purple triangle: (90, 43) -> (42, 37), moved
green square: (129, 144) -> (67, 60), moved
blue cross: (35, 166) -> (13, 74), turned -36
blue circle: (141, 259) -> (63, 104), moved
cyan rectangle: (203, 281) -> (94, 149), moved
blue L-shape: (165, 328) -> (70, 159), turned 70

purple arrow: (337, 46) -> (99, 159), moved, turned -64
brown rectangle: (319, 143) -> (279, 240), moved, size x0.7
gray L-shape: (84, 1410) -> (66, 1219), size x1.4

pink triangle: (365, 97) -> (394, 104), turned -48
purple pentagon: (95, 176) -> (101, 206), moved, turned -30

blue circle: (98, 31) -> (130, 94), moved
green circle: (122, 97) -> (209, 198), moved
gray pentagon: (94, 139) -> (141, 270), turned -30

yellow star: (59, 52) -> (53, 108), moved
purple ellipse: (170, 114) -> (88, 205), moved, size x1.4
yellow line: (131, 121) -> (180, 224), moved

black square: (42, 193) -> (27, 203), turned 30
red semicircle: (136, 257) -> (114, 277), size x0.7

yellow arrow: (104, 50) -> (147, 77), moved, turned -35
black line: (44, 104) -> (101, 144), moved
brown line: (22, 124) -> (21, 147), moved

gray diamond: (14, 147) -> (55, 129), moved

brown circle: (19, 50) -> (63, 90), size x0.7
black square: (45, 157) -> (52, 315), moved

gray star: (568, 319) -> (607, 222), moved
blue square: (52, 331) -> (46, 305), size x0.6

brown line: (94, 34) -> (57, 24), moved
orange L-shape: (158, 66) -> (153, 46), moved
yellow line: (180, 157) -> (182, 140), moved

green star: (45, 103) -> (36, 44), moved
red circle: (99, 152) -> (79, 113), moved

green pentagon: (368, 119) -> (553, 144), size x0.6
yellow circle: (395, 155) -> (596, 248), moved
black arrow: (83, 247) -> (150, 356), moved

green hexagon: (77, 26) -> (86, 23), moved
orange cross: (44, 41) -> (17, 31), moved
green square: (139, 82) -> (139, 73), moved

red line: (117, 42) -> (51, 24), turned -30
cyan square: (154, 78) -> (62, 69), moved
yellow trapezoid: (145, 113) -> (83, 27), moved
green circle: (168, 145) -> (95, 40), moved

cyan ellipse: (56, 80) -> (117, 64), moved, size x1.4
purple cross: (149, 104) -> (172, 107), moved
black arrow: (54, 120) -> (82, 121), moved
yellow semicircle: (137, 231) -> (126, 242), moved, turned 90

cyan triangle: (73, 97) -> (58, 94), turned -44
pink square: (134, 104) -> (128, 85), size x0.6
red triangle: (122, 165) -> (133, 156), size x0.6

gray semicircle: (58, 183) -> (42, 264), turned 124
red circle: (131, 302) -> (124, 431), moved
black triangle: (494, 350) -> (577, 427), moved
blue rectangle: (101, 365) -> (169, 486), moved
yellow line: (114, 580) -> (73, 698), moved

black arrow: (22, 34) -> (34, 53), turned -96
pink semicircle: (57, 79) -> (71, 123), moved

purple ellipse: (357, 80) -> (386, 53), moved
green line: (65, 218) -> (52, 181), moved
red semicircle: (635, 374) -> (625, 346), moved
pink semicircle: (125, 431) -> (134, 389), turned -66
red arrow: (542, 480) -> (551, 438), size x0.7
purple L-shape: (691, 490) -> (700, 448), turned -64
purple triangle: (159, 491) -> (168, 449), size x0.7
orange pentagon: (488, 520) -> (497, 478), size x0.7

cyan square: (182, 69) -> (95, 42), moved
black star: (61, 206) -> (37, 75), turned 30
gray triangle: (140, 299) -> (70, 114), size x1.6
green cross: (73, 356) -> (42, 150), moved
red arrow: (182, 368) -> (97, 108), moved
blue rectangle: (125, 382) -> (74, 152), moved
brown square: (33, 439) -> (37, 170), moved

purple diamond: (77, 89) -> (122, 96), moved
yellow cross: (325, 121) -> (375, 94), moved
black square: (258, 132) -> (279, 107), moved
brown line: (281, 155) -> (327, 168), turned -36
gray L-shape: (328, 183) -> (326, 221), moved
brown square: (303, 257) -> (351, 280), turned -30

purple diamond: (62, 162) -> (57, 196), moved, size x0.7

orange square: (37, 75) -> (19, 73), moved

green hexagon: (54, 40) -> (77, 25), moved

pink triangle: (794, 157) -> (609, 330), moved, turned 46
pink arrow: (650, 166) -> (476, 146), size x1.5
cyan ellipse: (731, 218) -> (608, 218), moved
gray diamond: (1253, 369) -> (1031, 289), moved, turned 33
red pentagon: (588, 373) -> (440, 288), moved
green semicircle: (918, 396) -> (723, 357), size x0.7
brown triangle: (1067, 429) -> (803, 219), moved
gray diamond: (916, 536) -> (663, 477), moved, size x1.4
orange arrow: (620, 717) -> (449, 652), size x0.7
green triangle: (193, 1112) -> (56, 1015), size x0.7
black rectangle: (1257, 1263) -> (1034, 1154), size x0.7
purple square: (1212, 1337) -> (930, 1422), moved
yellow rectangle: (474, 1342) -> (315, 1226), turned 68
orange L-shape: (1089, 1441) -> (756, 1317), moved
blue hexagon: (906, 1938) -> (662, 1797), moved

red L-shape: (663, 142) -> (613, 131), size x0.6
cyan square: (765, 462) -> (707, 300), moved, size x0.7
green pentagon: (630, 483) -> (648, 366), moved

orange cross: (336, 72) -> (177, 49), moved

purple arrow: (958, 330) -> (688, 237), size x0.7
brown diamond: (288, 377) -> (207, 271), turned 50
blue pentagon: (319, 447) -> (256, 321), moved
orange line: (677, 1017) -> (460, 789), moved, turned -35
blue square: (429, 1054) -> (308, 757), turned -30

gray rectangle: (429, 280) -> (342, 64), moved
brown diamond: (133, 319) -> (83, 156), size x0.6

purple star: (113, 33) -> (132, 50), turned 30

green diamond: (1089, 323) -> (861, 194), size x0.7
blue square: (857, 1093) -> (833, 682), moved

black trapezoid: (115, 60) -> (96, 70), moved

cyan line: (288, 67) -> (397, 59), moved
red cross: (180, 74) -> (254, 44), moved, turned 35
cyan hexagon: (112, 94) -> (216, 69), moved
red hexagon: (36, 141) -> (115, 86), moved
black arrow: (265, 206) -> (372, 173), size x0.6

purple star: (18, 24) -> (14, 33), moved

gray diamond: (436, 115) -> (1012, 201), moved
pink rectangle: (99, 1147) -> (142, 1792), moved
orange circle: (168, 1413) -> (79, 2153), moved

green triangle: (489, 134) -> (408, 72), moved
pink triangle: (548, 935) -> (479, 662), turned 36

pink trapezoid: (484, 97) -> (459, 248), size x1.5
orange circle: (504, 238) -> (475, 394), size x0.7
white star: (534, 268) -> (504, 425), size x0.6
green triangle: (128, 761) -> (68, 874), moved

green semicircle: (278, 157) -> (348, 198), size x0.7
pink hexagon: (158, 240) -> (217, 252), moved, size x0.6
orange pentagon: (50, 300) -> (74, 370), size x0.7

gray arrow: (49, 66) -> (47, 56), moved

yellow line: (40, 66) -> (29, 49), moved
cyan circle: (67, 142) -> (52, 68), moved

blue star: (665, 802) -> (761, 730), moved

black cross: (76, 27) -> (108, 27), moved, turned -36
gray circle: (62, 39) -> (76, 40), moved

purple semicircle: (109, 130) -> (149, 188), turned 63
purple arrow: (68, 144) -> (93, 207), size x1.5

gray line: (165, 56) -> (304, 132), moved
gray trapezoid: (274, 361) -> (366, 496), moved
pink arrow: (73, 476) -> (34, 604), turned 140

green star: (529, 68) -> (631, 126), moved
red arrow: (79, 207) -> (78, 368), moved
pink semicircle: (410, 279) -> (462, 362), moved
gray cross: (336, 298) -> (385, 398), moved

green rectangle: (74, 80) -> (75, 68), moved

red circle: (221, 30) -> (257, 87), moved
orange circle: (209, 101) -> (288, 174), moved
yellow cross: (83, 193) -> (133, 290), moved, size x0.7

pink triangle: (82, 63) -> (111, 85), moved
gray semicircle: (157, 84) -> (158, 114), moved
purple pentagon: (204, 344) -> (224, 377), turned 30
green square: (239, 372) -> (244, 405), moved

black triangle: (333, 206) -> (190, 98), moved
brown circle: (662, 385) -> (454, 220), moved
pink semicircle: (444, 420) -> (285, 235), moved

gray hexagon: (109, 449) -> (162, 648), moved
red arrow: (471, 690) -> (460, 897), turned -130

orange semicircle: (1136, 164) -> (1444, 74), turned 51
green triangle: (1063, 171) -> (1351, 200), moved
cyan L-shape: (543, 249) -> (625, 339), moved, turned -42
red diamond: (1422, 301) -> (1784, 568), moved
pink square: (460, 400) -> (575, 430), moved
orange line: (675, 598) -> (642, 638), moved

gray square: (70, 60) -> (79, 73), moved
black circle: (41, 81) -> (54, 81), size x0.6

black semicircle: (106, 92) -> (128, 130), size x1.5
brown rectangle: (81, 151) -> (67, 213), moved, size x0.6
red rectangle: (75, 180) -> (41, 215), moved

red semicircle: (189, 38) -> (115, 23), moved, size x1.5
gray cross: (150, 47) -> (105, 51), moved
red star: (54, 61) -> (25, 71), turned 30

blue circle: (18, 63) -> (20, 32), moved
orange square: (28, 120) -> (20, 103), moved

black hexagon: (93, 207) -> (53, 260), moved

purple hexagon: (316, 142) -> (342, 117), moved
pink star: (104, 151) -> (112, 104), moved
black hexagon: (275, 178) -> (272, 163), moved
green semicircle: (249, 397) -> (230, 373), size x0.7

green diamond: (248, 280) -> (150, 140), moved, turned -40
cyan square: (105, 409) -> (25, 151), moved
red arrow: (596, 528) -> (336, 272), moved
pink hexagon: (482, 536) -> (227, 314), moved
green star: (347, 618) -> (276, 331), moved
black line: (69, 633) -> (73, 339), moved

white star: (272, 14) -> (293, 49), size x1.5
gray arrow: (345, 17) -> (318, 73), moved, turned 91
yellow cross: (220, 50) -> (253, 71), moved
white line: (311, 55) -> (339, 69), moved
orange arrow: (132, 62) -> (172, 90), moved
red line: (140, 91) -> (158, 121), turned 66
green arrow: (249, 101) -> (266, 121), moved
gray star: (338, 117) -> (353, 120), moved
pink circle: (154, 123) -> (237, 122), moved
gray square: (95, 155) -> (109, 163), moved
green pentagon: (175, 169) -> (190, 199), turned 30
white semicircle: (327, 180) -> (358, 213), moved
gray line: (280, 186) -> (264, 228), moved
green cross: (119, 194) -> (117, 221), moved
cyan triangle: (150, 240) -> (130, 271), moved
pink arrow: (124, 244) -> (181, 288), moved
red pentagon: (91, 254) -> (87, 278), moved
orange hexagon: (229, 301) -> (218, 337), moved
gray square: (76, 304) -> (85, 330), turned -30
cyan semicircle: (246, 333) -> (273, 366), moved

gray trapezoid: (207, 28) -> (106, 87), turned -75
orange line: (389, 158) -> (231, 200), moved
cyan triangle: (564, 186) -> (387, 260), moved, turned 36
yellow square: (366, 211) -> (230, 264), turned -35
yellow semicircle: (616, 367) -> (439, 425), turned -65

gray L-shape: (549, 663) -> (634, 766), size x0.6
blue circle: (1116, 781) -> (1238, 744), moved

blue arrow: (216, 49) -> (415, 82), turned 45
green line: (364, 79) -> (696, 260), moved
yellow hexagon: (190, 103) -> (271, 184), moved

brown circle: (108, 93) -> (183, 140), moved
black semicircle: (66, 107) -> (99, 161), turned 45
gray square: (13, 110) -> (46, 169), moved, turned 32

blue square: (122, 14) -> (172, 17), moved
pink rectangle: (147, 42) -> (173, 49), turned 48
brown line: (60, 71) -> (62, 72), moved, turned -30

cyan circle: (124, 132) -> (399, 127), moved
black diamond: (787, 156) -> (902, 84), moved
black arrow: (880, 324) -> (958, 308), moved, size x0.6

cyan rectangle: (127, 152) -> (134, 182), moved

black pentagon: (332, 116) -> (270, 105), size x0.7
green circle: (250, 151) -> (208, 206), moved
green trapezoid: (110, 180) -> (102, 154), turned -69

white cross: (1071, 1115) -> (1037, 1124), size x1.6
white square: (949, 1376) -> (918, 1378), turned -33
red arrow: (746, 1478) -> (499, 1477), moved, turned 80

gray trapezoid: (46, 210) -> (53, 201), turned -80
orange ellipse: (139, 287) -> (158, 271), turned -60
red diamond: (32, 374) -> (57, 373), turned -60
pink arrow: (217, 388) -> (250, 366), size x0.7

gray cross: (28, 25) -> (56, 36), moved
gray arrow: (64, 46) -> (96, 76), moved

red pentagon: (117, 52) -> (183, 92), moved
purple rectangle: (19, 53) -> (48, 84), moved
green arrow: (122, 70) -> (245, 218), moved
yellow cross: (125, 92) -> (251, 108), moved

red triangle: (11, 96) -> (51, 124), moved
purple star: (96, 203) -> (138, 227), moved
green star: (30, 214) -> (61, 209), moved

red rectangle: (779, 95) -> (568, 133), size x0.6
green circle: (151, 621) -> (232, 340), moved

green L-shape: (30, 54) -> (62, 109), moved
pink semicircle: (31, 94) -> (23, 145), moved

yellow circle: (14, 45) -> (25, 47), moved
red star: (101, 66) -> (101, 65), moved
= = = = = = =
EXERCISE AIM: Once the line with "pink semicircle: (125, 431)" is found in the records above, print exactly that line and every line after it through the line with "brown line: (281, 155)".

SOLUTION FOR THIS PROBLEM:
pink semicircle: (125, 431) -> (134, 389), turned -66
red arrow: (542, 480) -> (551, 438), size x0.7
purple L-shape: (691, 490) -> (700, 448), turned -64
purple triangle: (159, 491) -> (168, 449), size x0.7
orange pentagon: (488, 520) -> (497, 478), size x0.7

cyan square: (182, 69) -> (95, 42), moved
black star: (61, 206) -> (37, 75), turned 30
gray triangle: (140, 299) -> (70, 114), size x1.6
green cross: (73, 356) -> (42, 150), moved
red arrow: (182, 368) -> (97, 108), moved
blue rectangle: (125, 382) -> (74, 152), moved
brown square: (33, 439) -> (37, 170), moved

purple diamond: (77, 89) -> (122, 96), moved
yellow cross: (325, 121) -> (375, 94), moved
black square: (258, 132) -> (279, 107), moved
brown line: (281, 155) -> (327, 168), turned -36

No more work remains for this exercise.